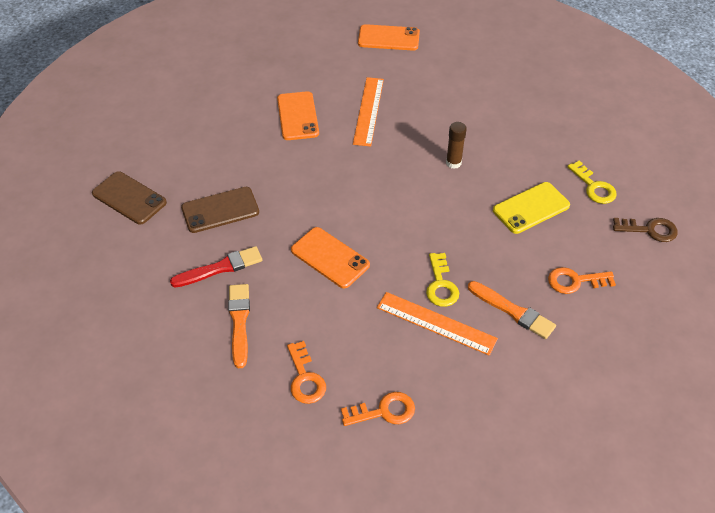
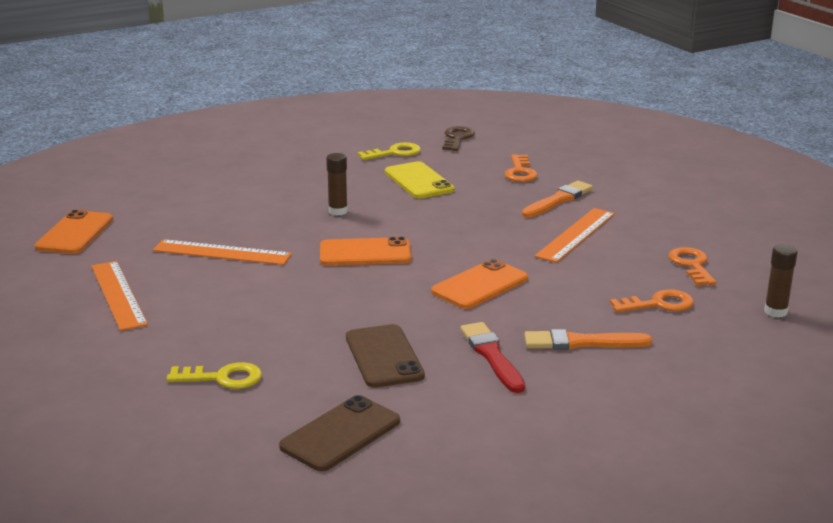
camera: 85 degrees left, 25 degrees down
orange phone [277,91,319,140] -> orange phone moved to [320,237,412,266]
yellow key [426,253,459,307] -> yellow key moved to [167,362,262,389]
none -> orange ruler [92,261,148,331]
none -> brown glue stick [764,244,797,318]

--

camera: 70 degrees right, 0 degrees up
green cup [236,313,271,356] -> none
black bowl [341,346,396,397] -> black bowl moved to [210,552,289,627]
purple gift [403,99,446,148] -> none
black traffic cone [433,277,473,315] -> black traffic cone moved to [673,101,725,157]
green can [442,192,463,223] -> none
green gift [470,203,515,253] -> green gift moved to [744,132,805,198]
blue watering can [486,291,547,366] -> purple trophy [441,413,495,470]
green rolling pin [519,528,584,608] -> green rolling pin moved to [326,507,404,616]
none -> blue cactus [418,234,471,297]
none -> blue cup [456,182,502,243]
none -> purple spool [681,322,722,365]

...

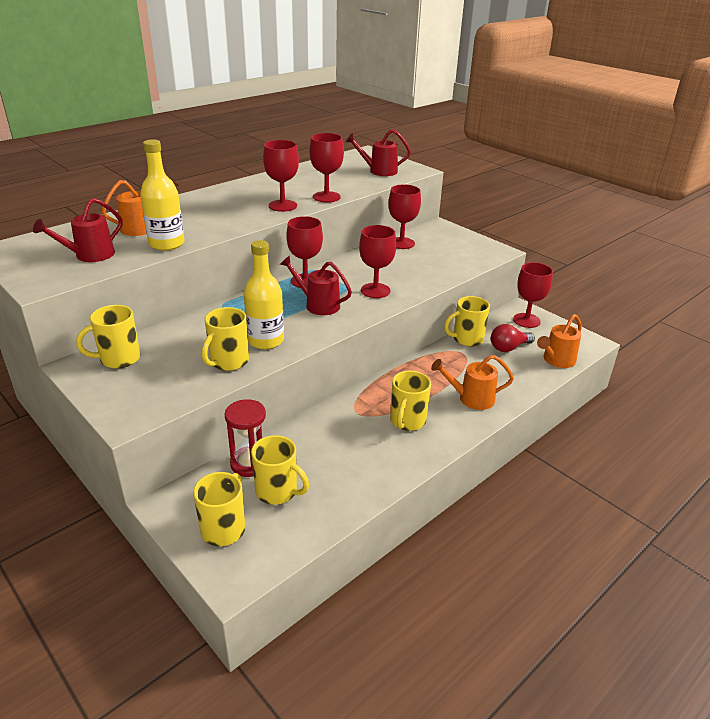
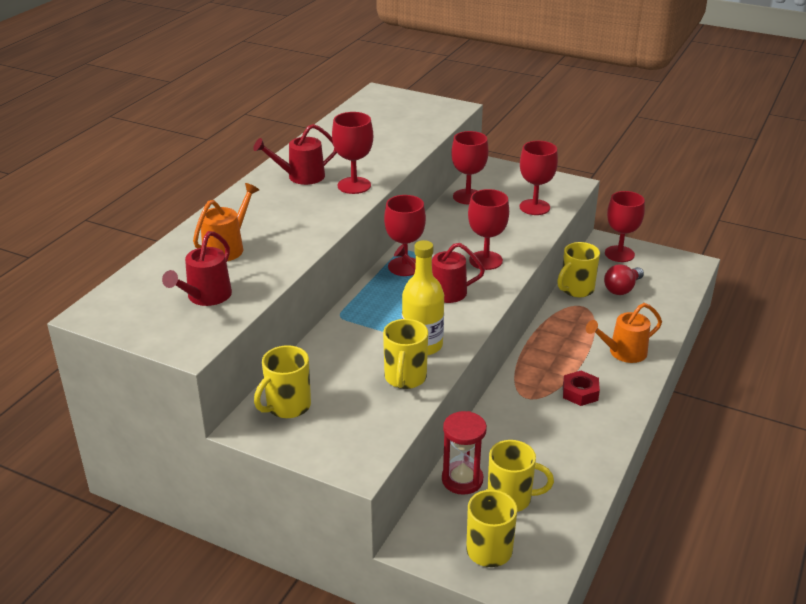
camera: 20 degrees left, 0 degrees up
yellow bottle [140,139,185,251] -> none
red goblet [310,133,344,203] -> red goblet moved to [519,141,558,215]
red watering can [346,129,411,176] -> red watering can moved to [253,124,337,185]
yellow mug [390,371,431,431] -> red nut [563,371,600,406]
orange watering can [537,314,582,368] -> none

• _What you need to do_
Using the entries above, repeat only the lines from the one containing "black traffic cone [433,277,473,315]" through the one containing "none -> purple spool [681,322,722,365]", end lines included.

• _Result for this task_
black traffic cone [433,277,473,315] -> black traffic cone moved to [673,101,725,157]
green can [442,192,463,223] -> none
green gift [470,203,515,253] -> green gift moved to [744,132,805,198]
blue watering can [486,291,547,366] -> purple trophy [441,413,495,470]
green rolling pin [519,528,584,608] -> green rolling pin moved to [326,507,404,616]
none -> blue cactus [418,234,471,297]
none -> blue cup [456,182,502,243]
none -> purple spool [681,322,722,365]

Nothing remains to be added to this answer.